EXTRACTED DATA: Begin

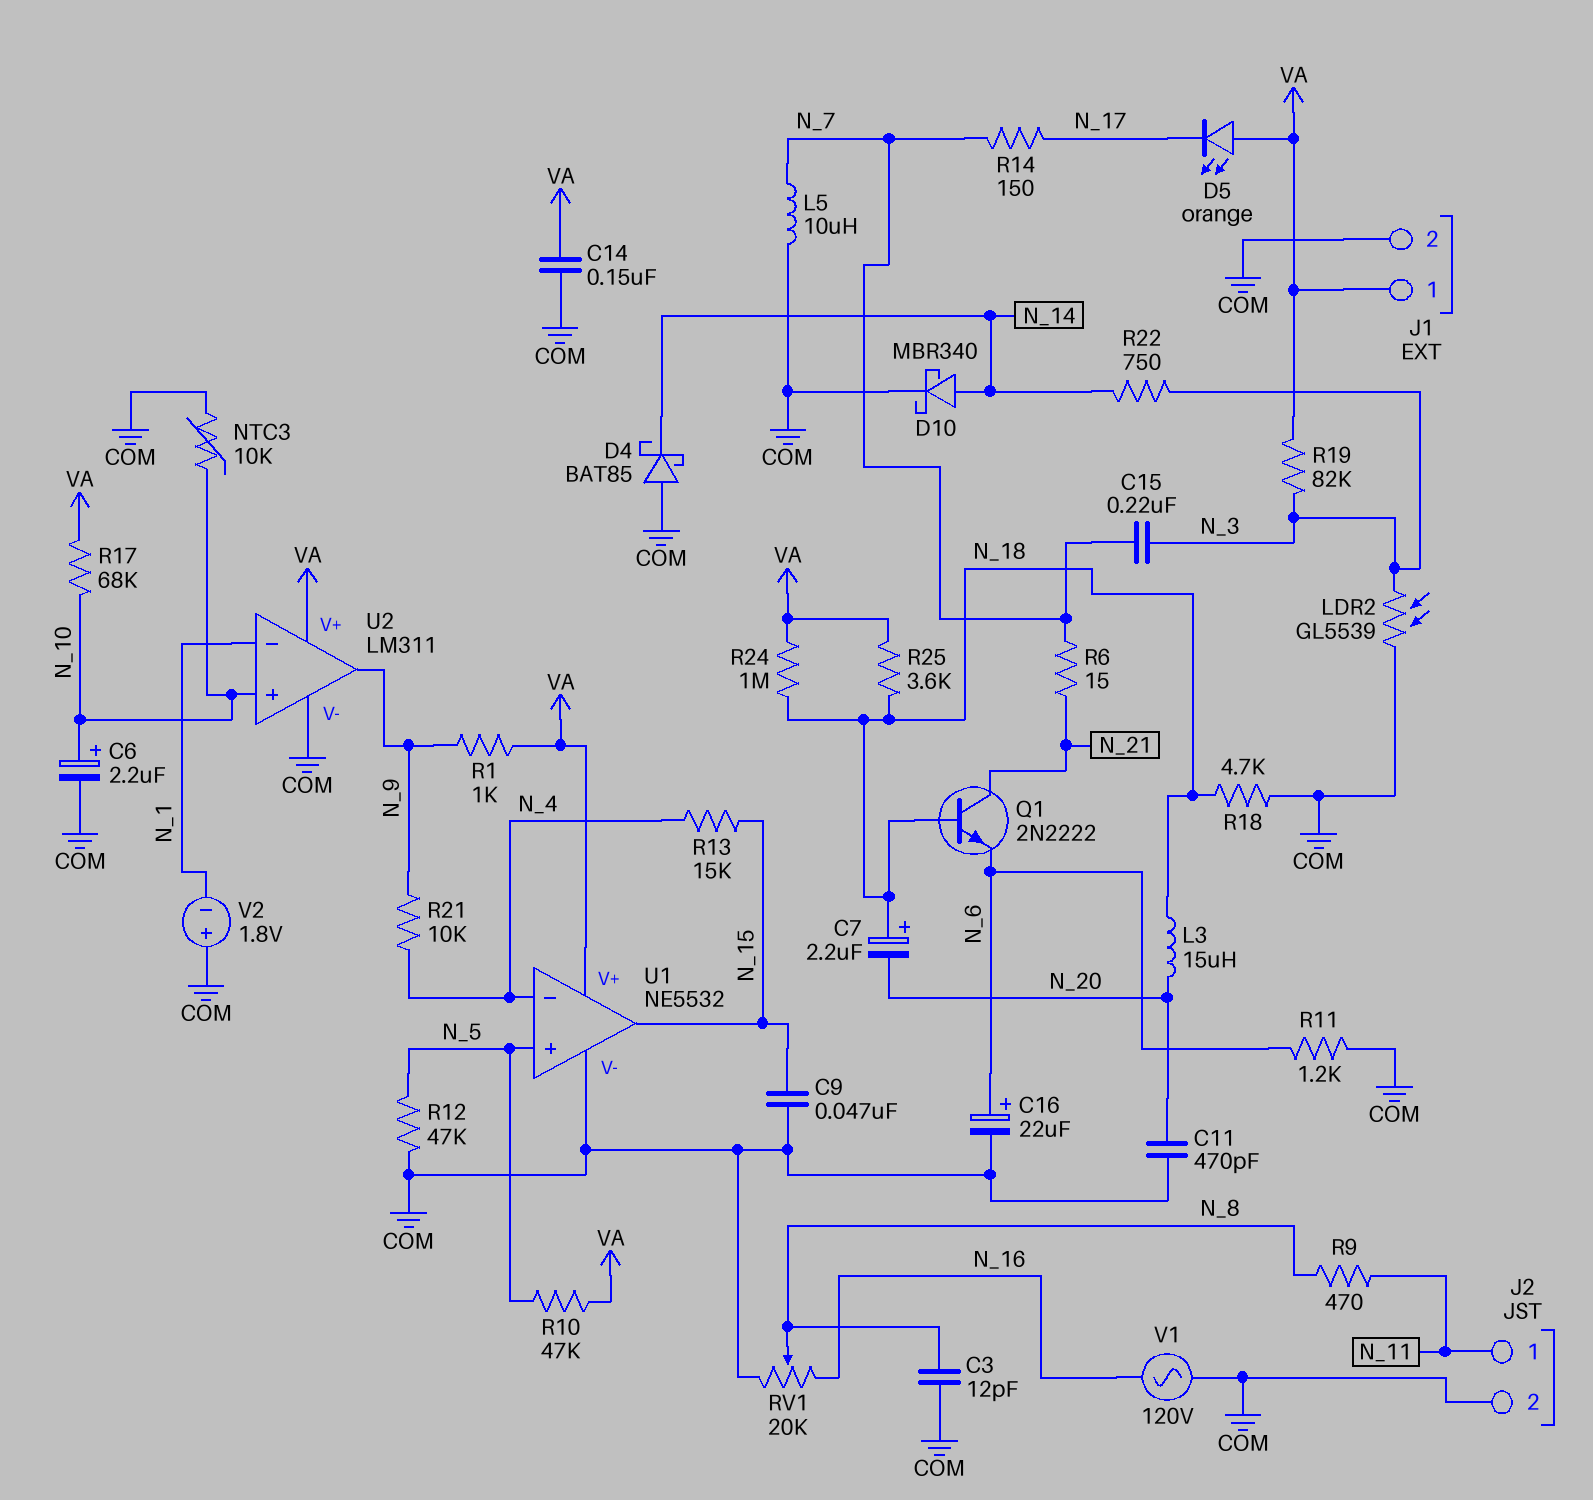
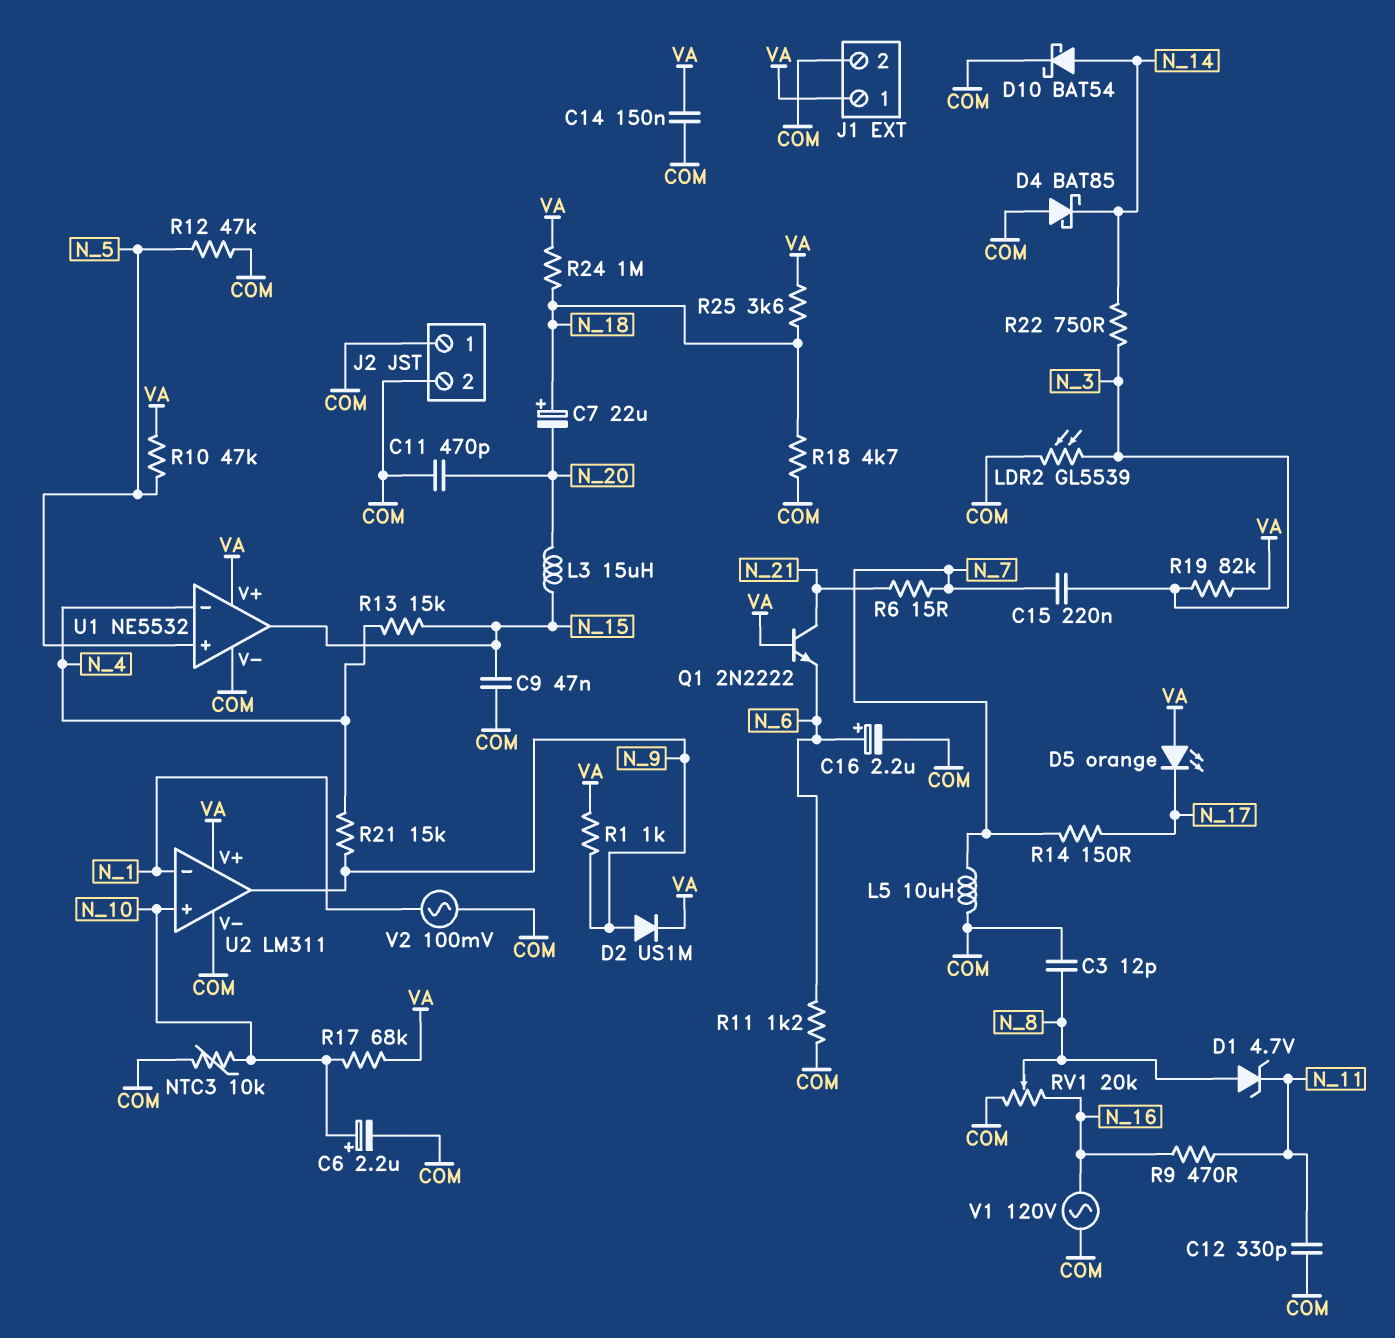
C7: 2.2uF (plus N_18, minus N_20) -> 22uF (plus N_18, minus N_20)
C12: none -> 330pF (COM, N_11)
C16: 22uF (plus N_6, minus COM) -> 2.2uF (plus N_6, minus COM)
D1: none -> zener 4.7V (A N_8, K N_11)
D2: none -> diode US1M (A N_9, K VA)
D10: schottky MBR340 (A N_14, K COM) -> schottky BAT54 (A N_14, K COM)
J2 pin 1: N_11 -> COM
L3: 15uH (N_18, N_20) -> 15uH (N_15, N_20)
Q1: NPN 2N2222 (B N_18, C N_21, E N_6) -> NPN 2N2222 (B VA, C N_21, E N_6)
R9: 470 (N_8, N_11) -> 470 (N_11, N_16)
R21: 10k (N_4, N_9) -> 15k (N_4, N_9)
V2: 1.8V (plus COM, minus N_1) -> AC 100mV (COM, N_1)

EXTRACTED DATA: End

PROBLEM DESCRIPTION:
Go through the records line by line, and copy each line that holds the string "minus".

RESPONSE TO THIS TASK:
C7: 2.2uF (plus N_18, minus N_20) -> 22uF (plus N_18, minus N_20)
C16: 22uF (plus N_6, minus COM) -> 2.2uF (plus N_6, minus COM)
V2: 1.8V (plus COM, minus N_1) -> AC 100mV (COM, N_1)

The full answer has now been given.